**What this task involves:**
Write every entry out again exactly, please, and skip the pictures.
Information Block Start
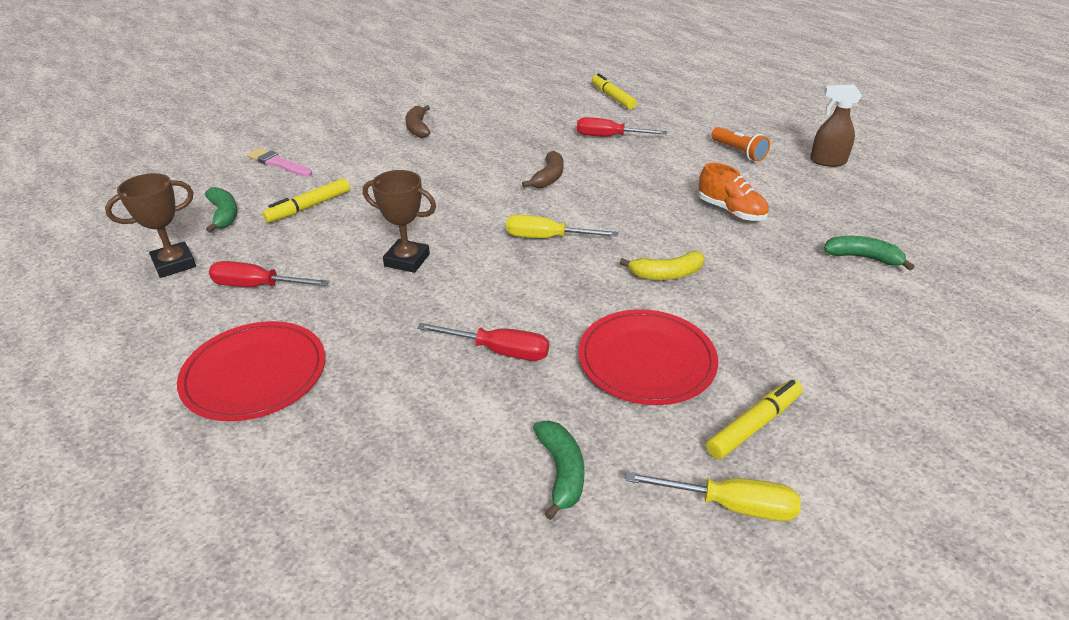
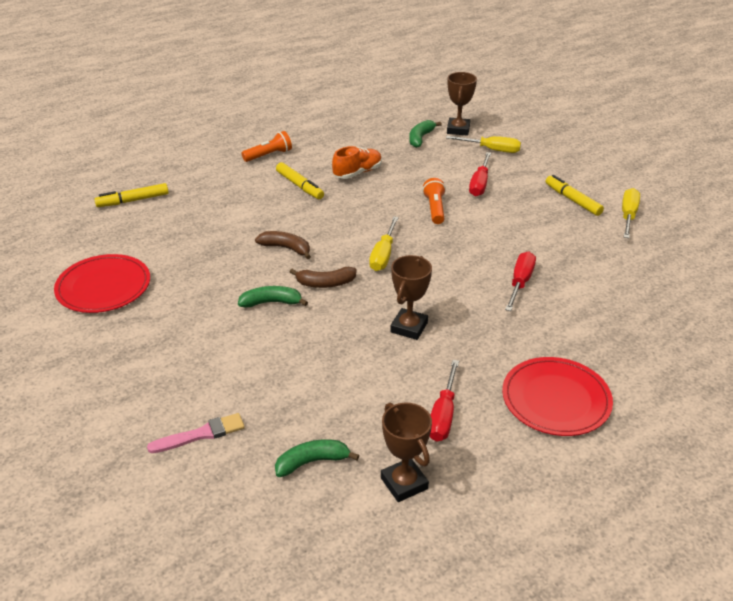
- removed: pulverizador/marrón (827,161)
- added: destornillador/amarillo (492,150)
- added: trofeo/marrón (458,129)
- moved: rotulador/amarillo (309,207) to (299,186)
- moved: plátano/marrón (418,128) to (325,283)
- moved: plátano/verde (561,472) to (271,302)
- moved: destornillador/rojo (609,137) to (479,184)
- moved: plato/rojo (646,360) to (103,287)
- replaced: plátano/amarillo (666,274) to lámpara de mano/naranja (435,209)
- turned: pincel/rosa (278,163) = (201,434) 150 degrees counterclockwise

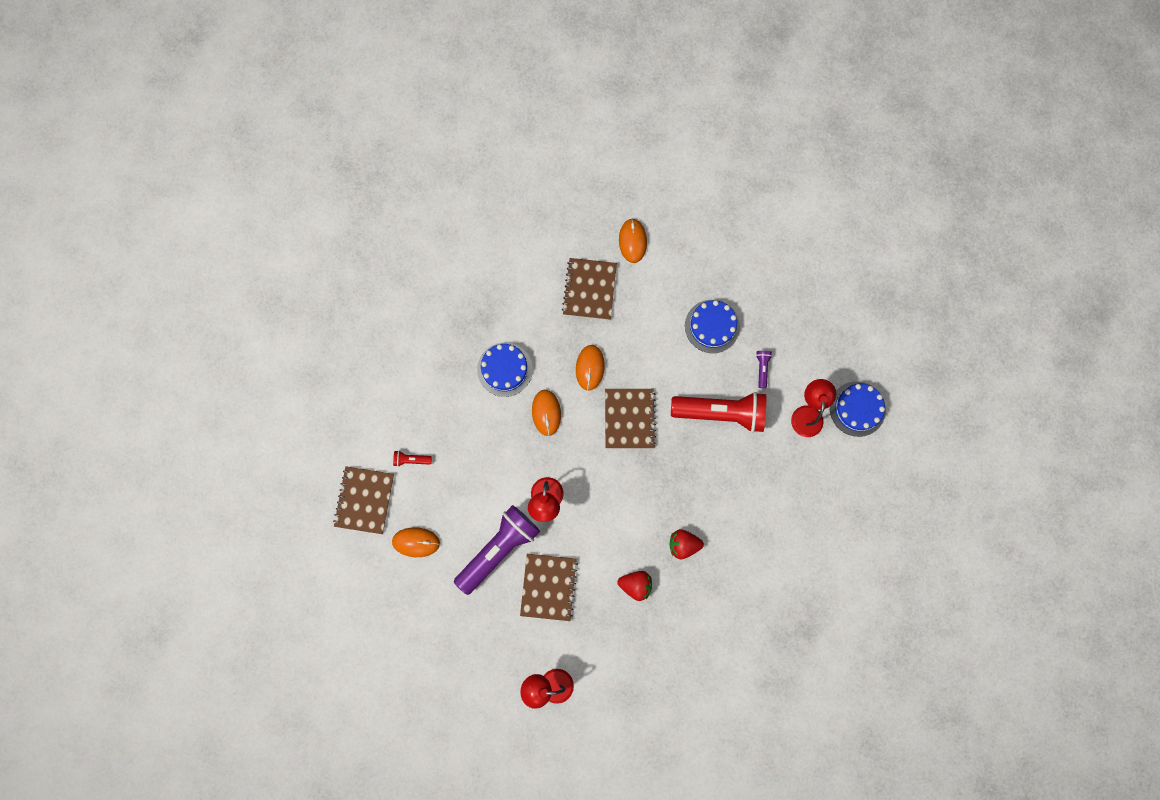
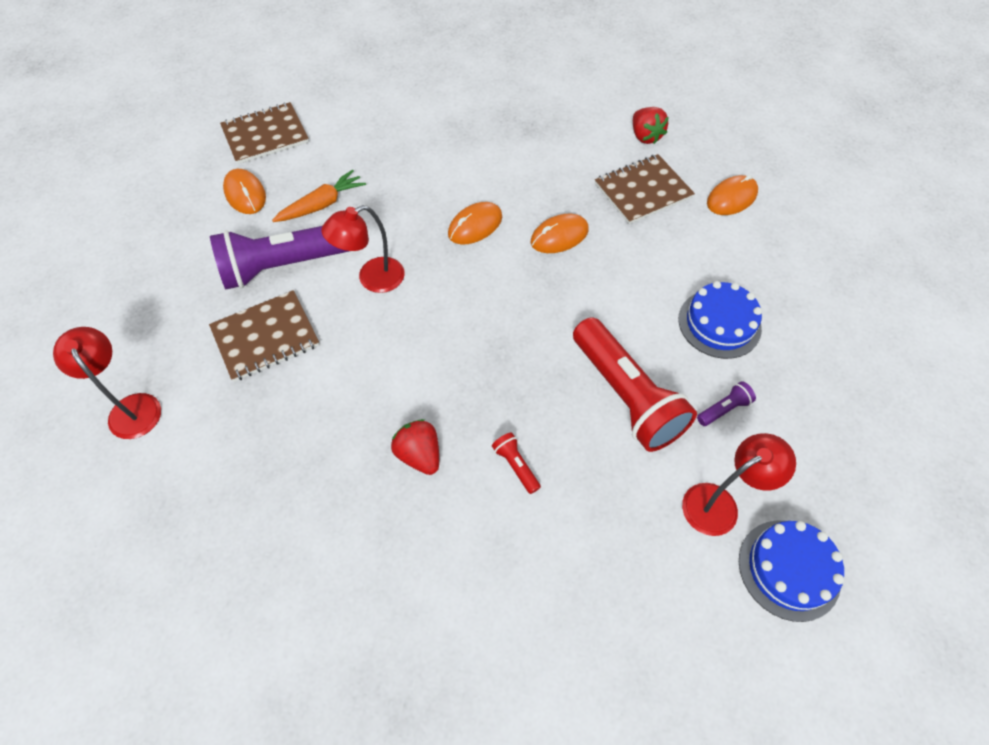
- removed: tarta/azul (505,369)
- removed: cuaderno/marrón (629,419)
- added: zanahoria/naranja (322,205)
- moved: lámpara de mano/rojo (411,460) to (515,465)
- moved: fresa/rojo (635,585) to (645,136)
- turned: lámpara de mano/morado (499,549) = (283,266) 150 degrees clockwise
Information Block End
**Result:**
- removed: pulverizador/marrón (827,161)
- added: destornillador/amarillo (492,150)
- added: trofeo/marrón (458,129)
- moved: rotulador/amarillo (309,207) to (299,186)
- moved: plátano/marrón (418,128) to (325,283)
- moved: plátano/verde (561,472) to (271,302)
- moved: destornillador/rojo (609,137) to (479,184)
- moved: plato/rojo (646,360) to (103,287)
- replaced: plátano/amarillo (666,274) to lámpara de mano/naranja (435,209)
- turned: pincel/rosa (278,163) = (201,434) 150 degrees counterclockwise

- removed: tarta/azul (505,369)
- removed: cuaderno/marrón (629,419)
- added: zanahoria/naranja (322,205)
- moved: lámpara de mano/rojo (411,460) to (515,465)
- moved: fresa/rojo (635,585) to (645,136)
- turned: lámpara de mano/morado (499,549) = (283,266) 150 degrees clockwise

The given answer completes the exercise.